*** Exercise inputs ***
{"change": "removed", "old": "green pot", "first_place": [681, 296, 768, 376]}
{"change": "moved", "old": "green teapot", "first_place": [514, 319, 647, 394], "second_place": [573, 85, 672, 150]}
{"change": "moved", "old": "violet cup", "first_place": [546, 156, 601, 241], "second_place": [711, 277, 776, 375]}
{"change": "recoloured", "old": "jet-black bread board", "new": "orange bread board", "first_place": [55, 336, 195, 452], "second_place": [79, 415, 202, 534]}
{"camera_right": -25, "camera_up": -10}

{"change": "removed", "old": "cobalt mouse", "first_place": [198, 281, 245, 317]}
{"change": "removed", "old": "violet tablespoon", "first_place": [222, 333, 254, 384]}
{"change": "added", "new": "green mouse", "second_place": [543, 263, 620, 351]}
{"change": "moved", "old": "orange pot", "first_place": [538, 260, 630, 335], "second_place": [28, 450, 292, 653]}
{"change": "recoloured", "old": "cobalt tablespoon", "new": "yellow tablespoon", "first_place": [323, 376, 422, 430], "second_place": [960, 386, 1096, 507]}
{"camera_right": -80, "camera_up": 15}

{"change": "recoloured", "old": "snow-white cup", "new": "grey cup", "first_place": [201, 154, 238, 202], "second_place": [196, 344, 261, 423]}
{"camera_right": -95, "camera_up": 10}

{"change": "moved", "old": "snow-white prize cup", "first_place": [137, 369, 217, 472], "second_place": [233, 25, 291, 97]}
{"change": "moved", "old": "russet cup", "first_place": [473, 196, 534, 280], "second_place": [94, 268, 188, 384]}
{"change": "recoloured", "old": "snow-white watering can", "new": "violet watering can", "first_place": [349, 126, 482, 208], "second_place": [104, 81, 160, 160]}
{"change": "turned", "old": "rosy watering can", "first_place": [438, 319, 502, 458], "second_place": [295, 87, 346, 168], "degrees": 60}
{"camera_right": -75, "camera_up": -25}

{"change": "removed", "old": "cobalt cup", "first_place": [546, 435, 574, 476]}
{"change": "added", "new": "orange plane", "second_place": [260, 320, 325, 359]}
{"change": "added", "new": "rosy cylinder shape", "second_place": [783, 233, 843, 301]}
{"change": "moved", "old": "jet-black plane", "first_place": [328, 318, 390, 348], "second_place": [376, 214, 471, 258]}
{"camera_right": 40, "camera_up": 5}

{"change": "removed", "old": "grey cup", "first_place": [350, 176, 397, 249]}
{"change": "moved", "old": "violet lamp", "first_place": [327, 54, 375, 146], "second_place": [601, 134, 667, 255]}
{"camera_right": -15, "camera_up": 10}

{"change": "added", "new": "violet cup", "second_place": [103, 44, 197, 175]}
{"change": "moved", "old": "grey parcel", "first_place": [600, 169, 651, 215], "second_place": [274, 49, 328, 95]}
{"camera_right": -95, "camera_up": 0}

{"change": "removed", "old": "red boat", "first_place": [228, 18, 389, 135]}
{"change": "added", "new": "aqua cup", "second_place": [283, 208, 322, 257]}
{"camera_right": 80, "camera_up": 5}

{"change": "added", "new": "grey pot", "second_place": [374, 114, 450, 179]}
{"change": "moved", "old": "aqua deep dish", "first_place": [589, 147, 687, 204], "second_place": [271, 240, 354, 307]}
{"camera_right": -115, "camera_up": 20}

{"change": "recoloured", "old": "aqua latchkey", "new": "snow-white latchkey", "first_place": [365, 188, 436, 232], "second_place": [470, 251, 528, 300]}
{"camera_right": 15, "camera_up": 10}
*** End of Exercise inputs ***
◆ Activity ◆
The response must restate every entry word for word.

◆ Answer below ◆
{"change": "removed", "old": "green pot", "first_place": [681, 296, 768, 376]}
{"change": "moved", "old": "green teapot", "first_place": [514, 319, 647, 394], "second_place": [573, 85, 672, 150]}
{"change": "moved", "old": "violet cup", "first_place": [546, 156, 601, 241], "second_place": [711, 277, 776, 375]}
{"change": "recoloured", "old": "jet-black bread board", "new": "orange bread board", "first_place": [55, 336, 195, 452], "second_place": [79, 415, 202, 534]}
{"camera_right": -25, "camera_up": -10}

{"change": "removed", "old": "cobalt mouse", "first_place": [198, 281, 245, 317]}
{"change": "removed", "old": "violet tablespoon", "first_place": [222, 333, 254, 384]}
{"change": "added", "new": "green mouse", "second_place": [543, 263, 620, 351]}
{"change": "moved", "old": "orange pot", "first_place": [538, 260, 630, 335], "second_place": [28, 450, 292, 653]}
{"change": "recoloured", "old": "cobalt tablespoon", "new": "yellow tablespoon", "first_place": [323, 376, 422, 430], "second_place": [960, 386, 1096, 507]}
{"camera_right": -80, "camera_up": 15}

{"change": "recoloured", "old": "snow-white cup", "new": "grey cup", "first_place": [201, 154, 238, 202], "second_place": [196, 344, 261, 423]}
{"camera_right": -95, "camera_up": 10}

{"change": "moved", "old": "snow-white prize cup", "first_place": [137, 369, 217, 472], "second_place": [233, 25, 291, 97]}
{"change": "moved", "old": "russet cup", "first_place": [473, 196, 534, 280], "second_place": [94, 268, 188, 384]}
{"change": "recoloured", "old": "snow-white watering can", "new": "violet watering can", "first_place": [349, 126, 482, 208], "second_place": [104, 81, 160, 160]}
{"change": "turned", "old": "rosy watering can", "first_place": [438, 319, 502, 458], "second_place": [295, 87, 346, 168], "degrees": 60}
{"camera_right": -75, "camera_up": -25}

{"change": "removed", "old": "cobalt cup", "first_place": [546, 435, 574, 476]}
{"change": "added", "new": "orange plane", "second_place": [260, 320, 325, 359]}
{"change": "added", "new": "rosy cylinder shape", "second_place": [783, 233, 843, 301]}
{"change": "moved", "old": "jet-black plane", "first_place": [328, 318, 390, 348], "second_place": [376, 214, 471, 258]}
{"camera_right": 40, "camera_up": 5}

{"change": "removed", "old": "grey cup", "first_place": [350, 176, 397, 249]}
{"change": "moved", "old": "violet lamp", "first_place": [327, 54, 375, 146], "second_place": [601, 134, 667, 255]}
{"camera_right": -15, "camera_up": 10}

{"change": "added", "new": "violet cup", "second_place": [103, 44, 197, 175]}
{"change": "moved", "old": "grey parcel", "first_place": [600, 169, 651, 215], "second_place": [274, 49, 328, 95]}
{"camera_right": -95, "camera_up": 0}

{"change": "removed", "old": "red boat", "first_place": [228, 18, 389, 135]}
{"change": "added", "new": "aqua cup", "second_place": [283, 208, 322, 257]}
{"camera_right": 80, "camera_up": 5}

{"change": "added", "new": "grey pot", "second_place": [374, 114, 450, 179]}
{"change": "moved", "old": "aqua deep dish", "first_place": [589, 147, 687, 204], "second_place": [271, 240, 354, 307]}
{"camera_right": -115, "camera_up": 20}

{"change": "recoloured", "old": "aqua latchkey", "new": "snow-white latchkey", "first_place": [365, 188, 436, 232], "second_place": [470, 251, 528, 300]}
{"camera_right": 15, "camera_up": 10}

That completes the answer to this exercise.